Work to be completed — Output the lines from the one containing "D5: schottky (A" through the last line of the material below, exactly; please do not include pictures.

(Recorded information)

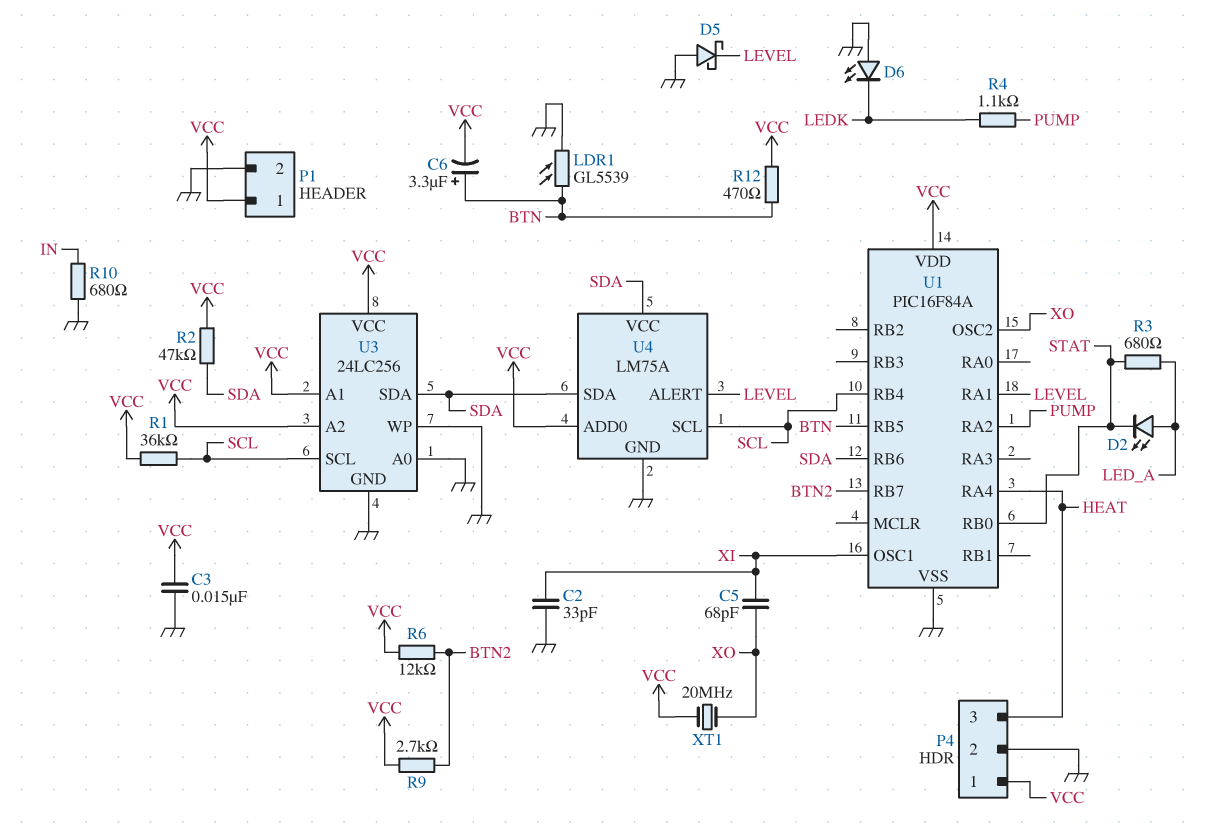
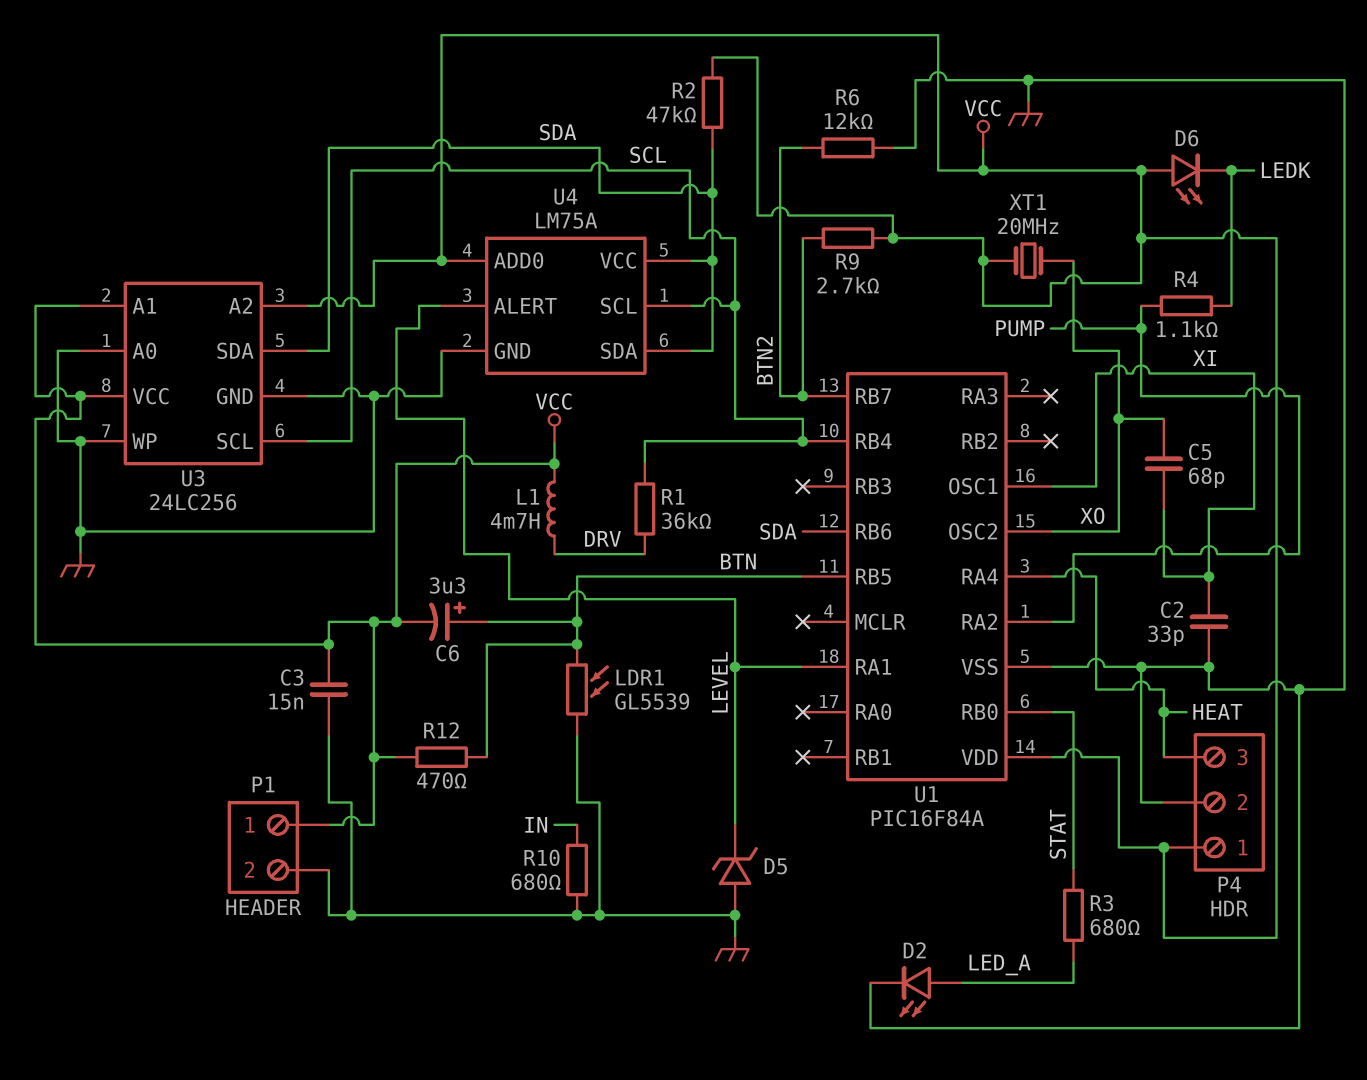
D2: LED (A LED_A, K STAT) -> LED (A LED_A, K GND)
D5: schottky (A GND, K LEVEL) -> zener (A GND, K LEVEL)
D6: LED (A GND, K LEDK) -> LED (A VCC, K LEDK)
L1: none -> 4.7mH (DRV, VCC)
R1: 36k (SCL, VCC) -> 36k (DRV, SCL)
R6: 12k (BTN2, VCC) -> 12k (BTN2, GND)

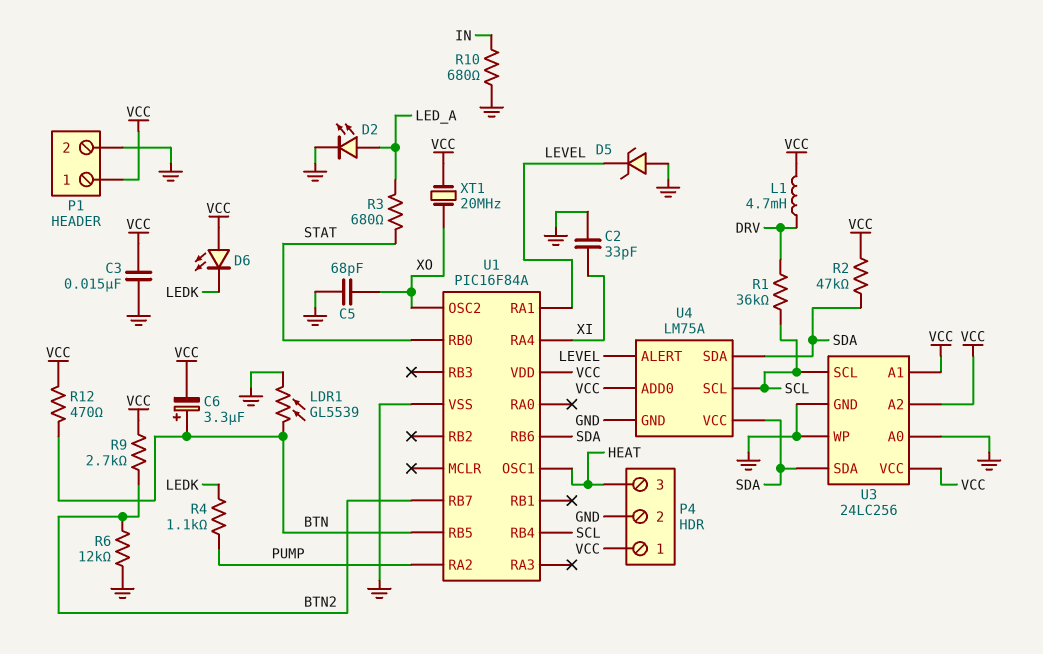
C5: 68pF (XI, XO) -> 68pF (GND, XO)
U1 pin OSC1: XI -> HEAT
U1 pin RA4: HEAT -> XI

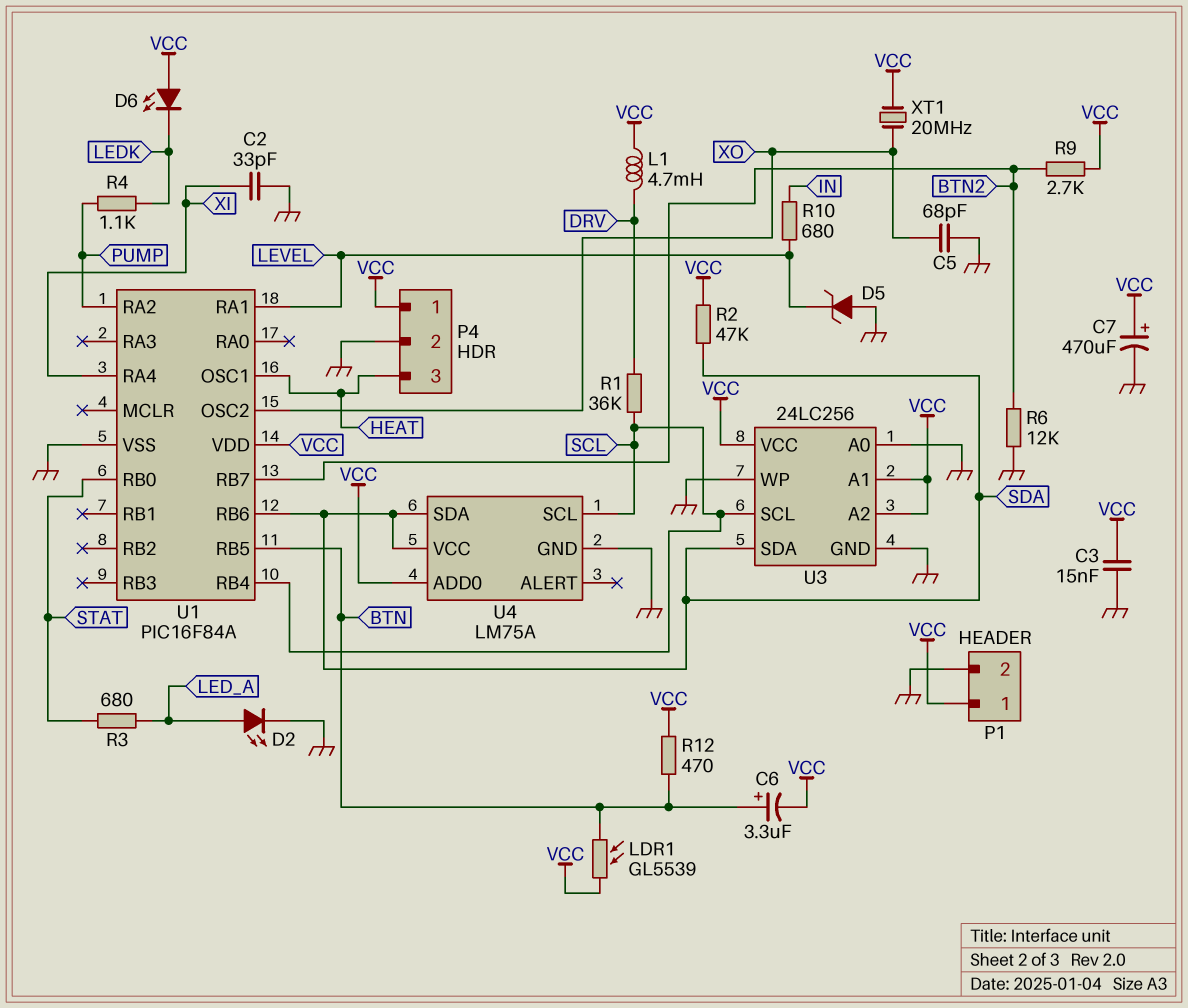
C7: none -> 470uF (plus VCC, minus GND)
LDR1: GL5539 (BTN, GND) -> GL5539 (BTN, VCC)
R10: 680 (GND, IN) -> 680 (IN, LEVEL)
U4 pin ALERT: LEVEL -> none

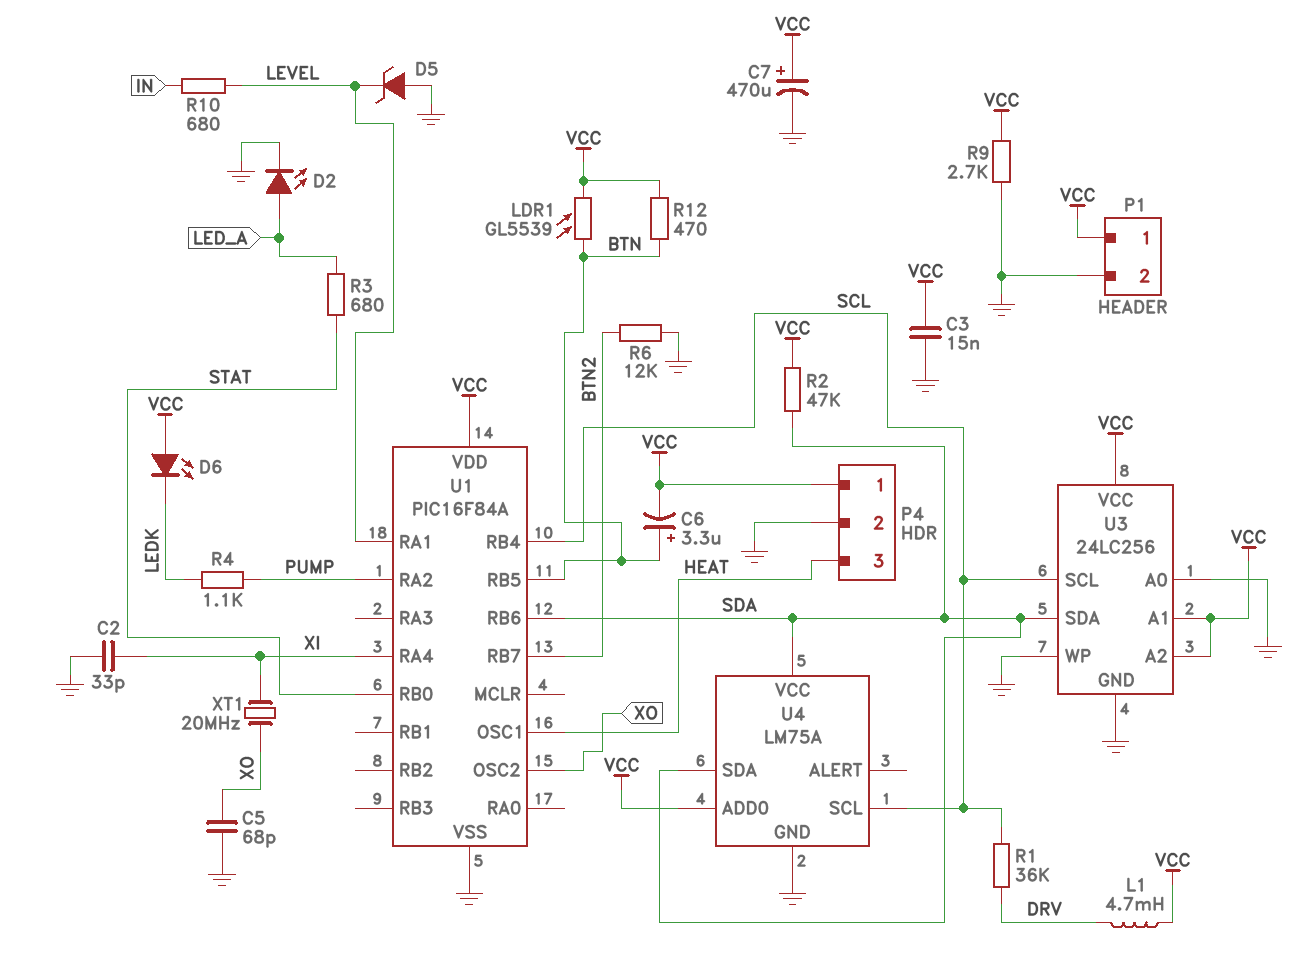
R9: 2.7k (BTN2, VCC) -> 2.7k (GND, VCC)
XT1: 20MHz (VCC, XO) -> 20MHz (XI, XO)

(End Recorded information)

Output for this task —
D5: schottky (A GND, K LEVEL) -> zener (A GND, K LEVEL)
D6: LED (A GND, K LEDK) -> LED (A VCC, K LEDK)
L1: none -> 4.7mH (DRV, VCC)
R1: 36k (SCL, VCC) -> 36k (DRV, SCL)
R6: 12k (BTN2, VCC) -> 12k (BTN2, GND)

C5: 68pF (XI, XO) -> 68pF (GND, XO)
U1 pin OSC1: XI -> HEAT
U1 pin RA4: HEAT -> XI

C7: none -> 470uF (plus VCC, minus GND)
LDR1: GL5539 (BTN, GND) -> GL5539 (BTN, VCC)
R10: 680 (GND, IN) -> 680 (IN, LEVEL)
U4 pin ALERT: LEVEL -> none

R9: 2.7k (BTN2, VCC) -> 2.7k (GND, VCC)
XT1: 20MHz (VCC, XO) -> 20MHz (XI, XO)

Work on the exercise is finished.